**Work task**:
Transcribe each record exactly. Include every one.

Dataset records
#####

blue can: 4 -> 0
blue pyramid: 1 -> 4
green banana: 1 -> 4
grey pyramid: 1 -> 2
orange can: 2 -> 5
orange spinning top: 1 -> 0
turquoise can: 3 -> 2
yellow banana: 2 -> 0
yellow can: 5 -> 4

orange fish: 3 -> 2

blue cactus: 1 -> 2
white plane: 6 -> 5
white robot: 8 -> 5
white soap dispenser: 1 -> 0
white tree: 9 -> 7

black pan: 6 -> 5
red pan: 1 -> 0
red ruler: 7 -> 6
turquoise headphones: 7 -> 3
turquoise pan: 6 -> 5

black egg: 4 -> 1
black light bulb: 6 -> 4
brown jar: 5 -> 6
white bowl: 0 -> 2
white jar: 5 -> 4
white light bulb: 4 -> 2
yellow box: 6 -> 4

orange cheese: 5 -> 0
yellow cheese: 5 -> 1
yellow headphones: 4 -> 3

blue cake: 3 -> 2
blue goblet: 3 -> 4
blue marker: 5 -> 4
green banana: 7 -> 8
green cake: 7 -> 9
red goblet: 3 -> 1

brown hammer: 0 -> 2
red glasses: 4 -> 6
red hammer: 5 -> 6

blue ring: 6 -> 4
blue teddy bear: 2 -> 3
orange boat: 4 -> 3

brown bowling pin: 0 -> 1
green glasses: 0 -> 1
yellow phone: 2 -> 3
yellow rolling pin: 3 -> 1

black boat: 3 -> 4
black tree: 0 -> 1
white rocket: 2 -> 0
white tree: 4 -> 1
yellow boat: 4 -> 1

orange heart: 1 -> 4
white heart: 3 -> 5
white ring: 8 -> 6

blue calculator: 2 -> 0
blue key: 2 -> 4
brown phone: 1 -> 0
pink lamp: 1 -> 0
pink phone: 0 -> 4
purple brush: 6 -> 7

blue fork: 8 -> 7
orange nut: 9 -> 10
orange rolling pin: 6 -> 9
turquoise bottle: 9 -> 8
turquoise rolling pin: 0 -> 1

#####

**Result of this exercise**:
blue can: 4 -> 0
blue pyramid: 1 -> 4
green banana: 1 -> 4
grey pyramid: 1 -> 2
orange can: 2 -> 5
orange spinning top: 1 -> 0
turquoise can: 3 -> 2
yellow banana: 2 -> 0
yellow can: 5 -> 4

orange fish: 3 -> 2

blue cactus: 1 -> 2
white plane: 6 -> 5
white robot: 8 -> 5
white soap dispenser: 1 -> 0
white tree: 9 -> 7

black pan: 6 -> 5
red pan: 1 -> 0
red ruler: 7 -> 6
turquoise headphones: 7 -> 3
turquoise pan: 6 -> 5

black egg: 4 -> 1
black light bulb: 6 -> 4
brown jar: 5 -> 6
white bowl: 0 -> 2
white jar: 5 -> 4
white light bulb: 4 -> 2
yellow box: 6 -> 4

orange cheese: 5 -> 0
yellow cheese: 5 -> 1
yellow headphones: 4 -> 3

blue cake: 3 -> 2
blue goblet: 3 -> 4
blue marker: 5 -> 4
green banana: 7 -> 8
green cake: 7 -> 9
red goblet: 3 -> 1

brown hammer: 0 -> 2
red glasses: 4 -> 6
red hammer: 5 -> 6

blue ring: 6 -> 4
blue teddy bear: 2 -> 3
orange boat: 4 -> 3

brown bowling pin: 0 -> 1
green glasses: 0 -> 1
yellow phone: 2 -> 3
yellow rolling pin: 3 -> 1

black boat: 3 -> 4
black tree: 0 -> 1
white rocket: 2 -> 0
white tree: 4 -> 1
yellow boat: 4 -> 1

orange heart: 1 -> 4
white heart: 3 -> 5
white ring: 8 -> 6

blue calculator: 2 -> 0
blue key: 2 -> 4
brown phone: 1 -> 0
pink lamp: 1 -> 0
pink phone: 0 -> 4
purple brush: 6 -> 7

blue fork: 8 -> 7
orange nut: 9 -> 10
orange rolling pin: 6 -> 9
turquoise bottle: 9 -> 8
turquoise rolling pin: 0 -> 1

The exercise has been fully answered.